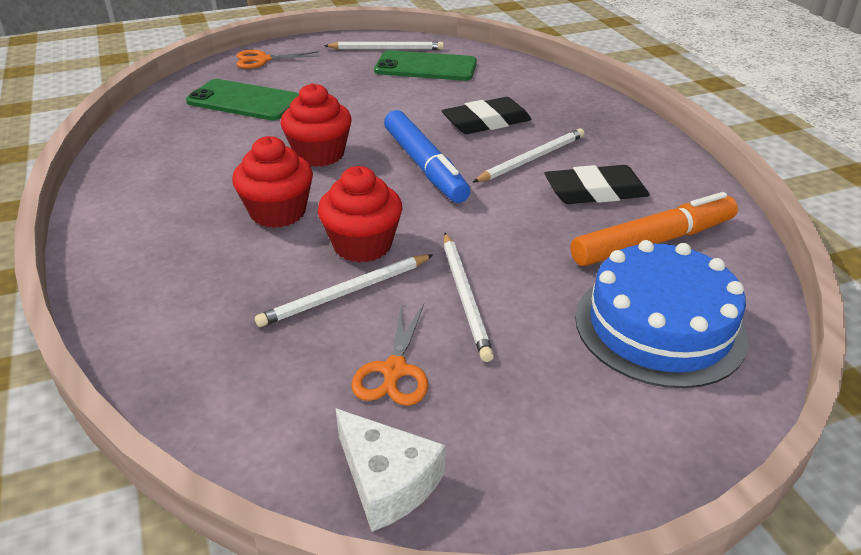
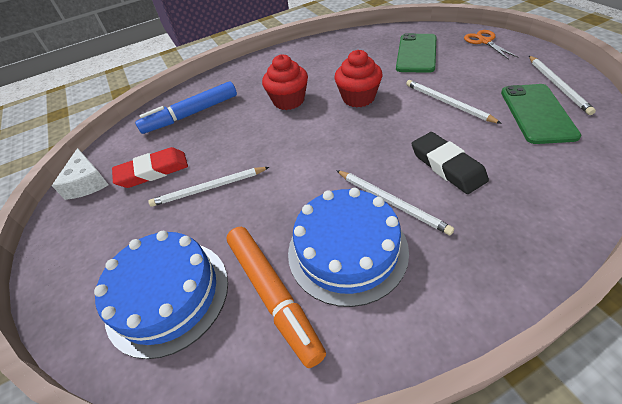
camera: 90 degrees right, 10 degrees up
white pencil [255,254,433,327] -> white pencil moved to [406,80,502,124]
red cupcake [318,166,403,263] -> none
white cheese [336,409,445,531] -> white cheese turned 60 degrees counterclockwise [52,148,108,200]
orange scissors [351,303,428,406] -> red eraser [112,147,188,188]
blue marker [384,110,470,203] -> blue marker moved to [135,81,237,134]
black eraser [545,165,650,204] -> blue cake [288,188,409,307]

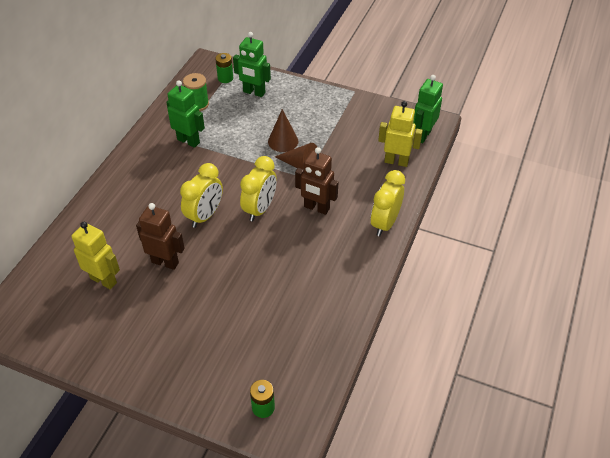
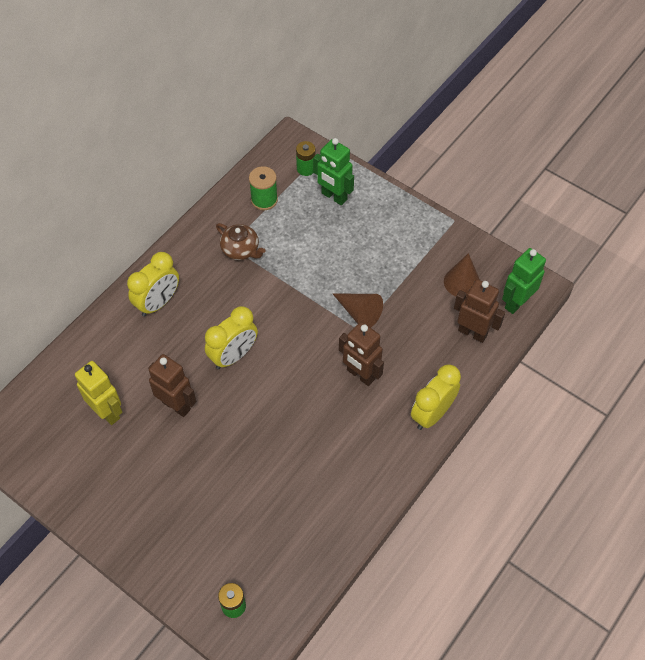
camera: 15 degrees right, 10 degrees up
green robot [166,80,205,148] -> brown teapot [216,223,266,260]
yellow clock [240,156,277,221] -> yellow clock moved to [127,252,179,317]
brown cone [268,109,298,152] -> brown cone moved to [444,253,480,296]
yellow robot [378,101,423,167] -> brown robot [454,279,505,343]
* * * * * * * * *
=== Directions ===
Repeat exactly the lines from the line containing "yellow clock [240,156,277,221]" through the last line of the records above, including both, and nothing else.

=== Task answer ===
yellow clock [240,156,277,221] -> yellow clock moved to [127,252,179,317]
brown cone [268,109,298,152] -> brown cone moved to [444,253,480,296]
yellow robot [378,101,423,167] -> brown robot [454,279,505,343]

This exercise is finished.